• [Provided data]:
━━━━━━━━━━━━━━━━━━━━

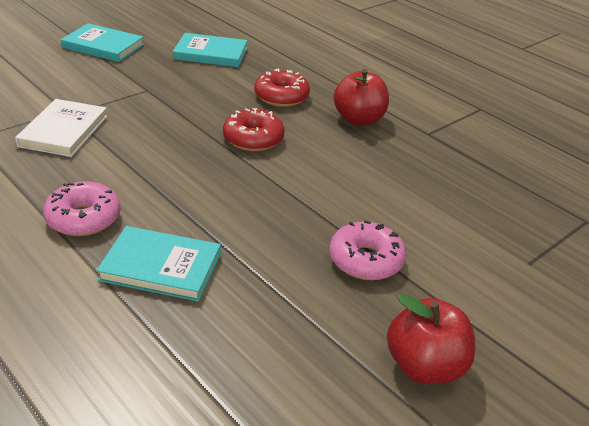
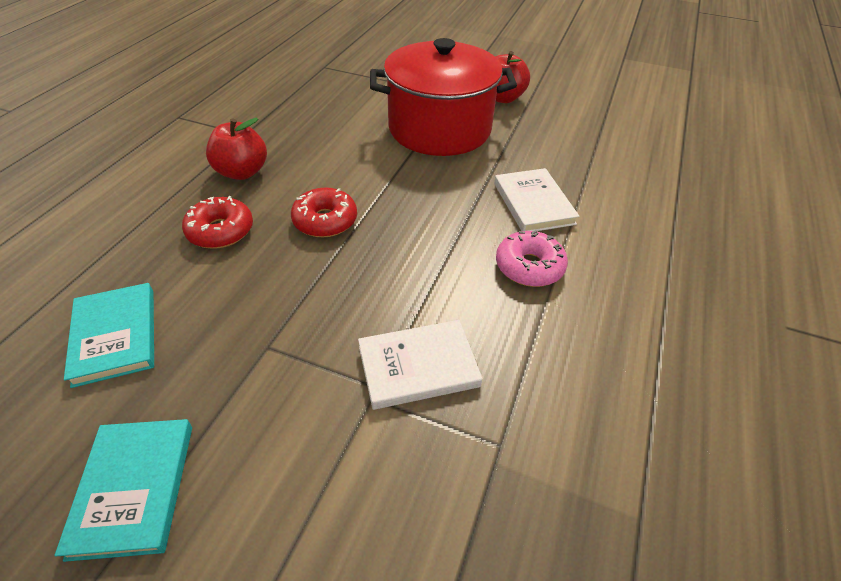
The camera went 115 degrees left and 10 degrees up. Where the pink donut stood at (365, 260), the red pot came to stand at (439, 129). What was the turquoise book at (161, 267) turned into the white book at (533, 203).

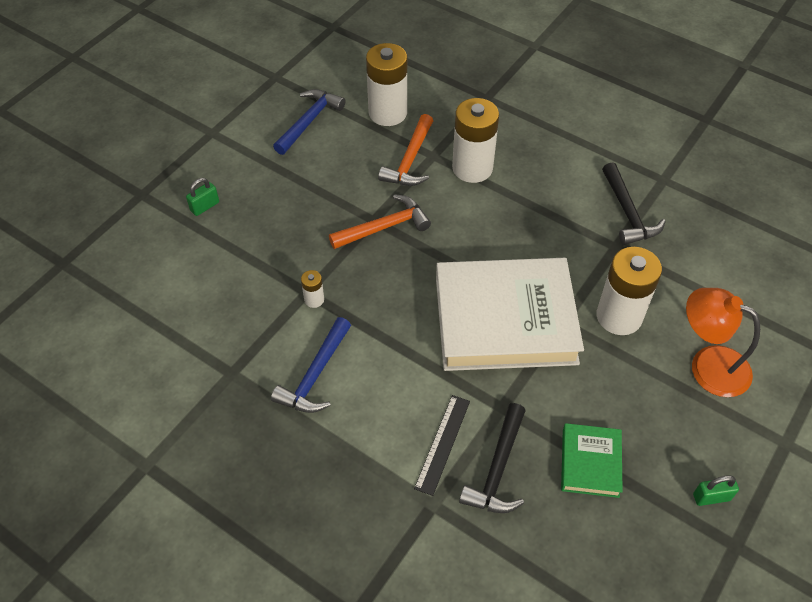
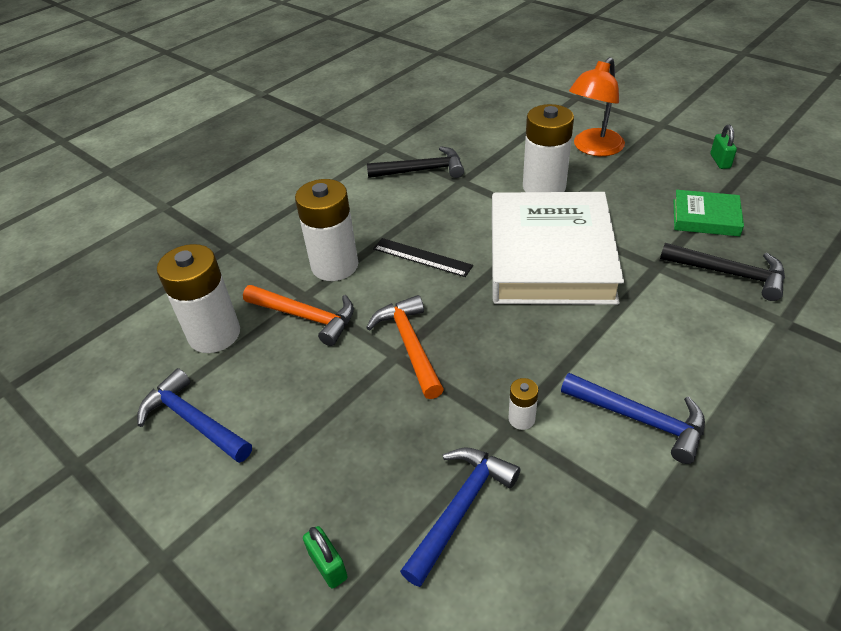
The camera went 80 degrees left and 10 degrees down. The black ruler ended up elsewhere, having gone from (442, 444) to (422, 257). The second view gained the blue hammer at (460, 509).

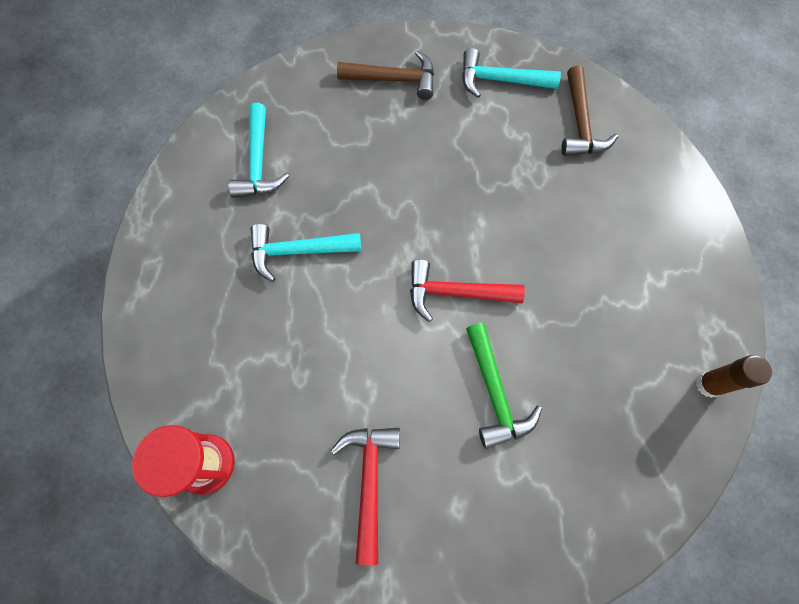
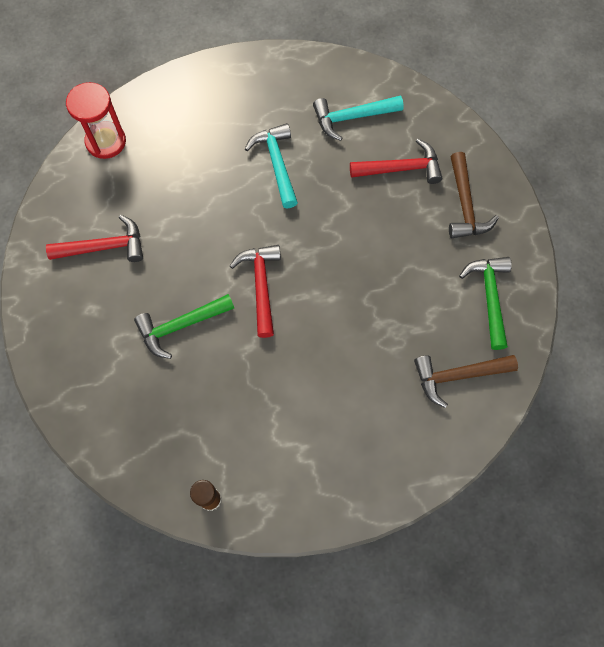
The camera went 80 degrees right and 0 degrees up. The second view gained the red hammer at (401, 168). What was the turquoise hammer at (500, 80) turned into the green hammer at (489, 297).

━━━━━━━━━━━━━━━━━━━━

• [Task description]: Your response must consist of the material above, reproduced word for word, with the images omitted.

• [Response to this task]:
The camera went 115 degrees left and 10 degrees up. Where the pink donut stood at (365, 260), the red pot came to stand at (439, 129). What was the turquoise book at (161, 267) turned into the white book at (533, 203).

The camera went 80 degrees left and 10 degrees down. The black ruler ended up elsewhere, having gone from (442, 444) to (422, 257). The second view gained the blue hammer at (460, 509).

The camera went 80 degrees right and 0 degrees up. The second view gained the red hammer at (401, 168). What was the turquoise hammer at (500, 80) turned into the green hammer at (489, 297).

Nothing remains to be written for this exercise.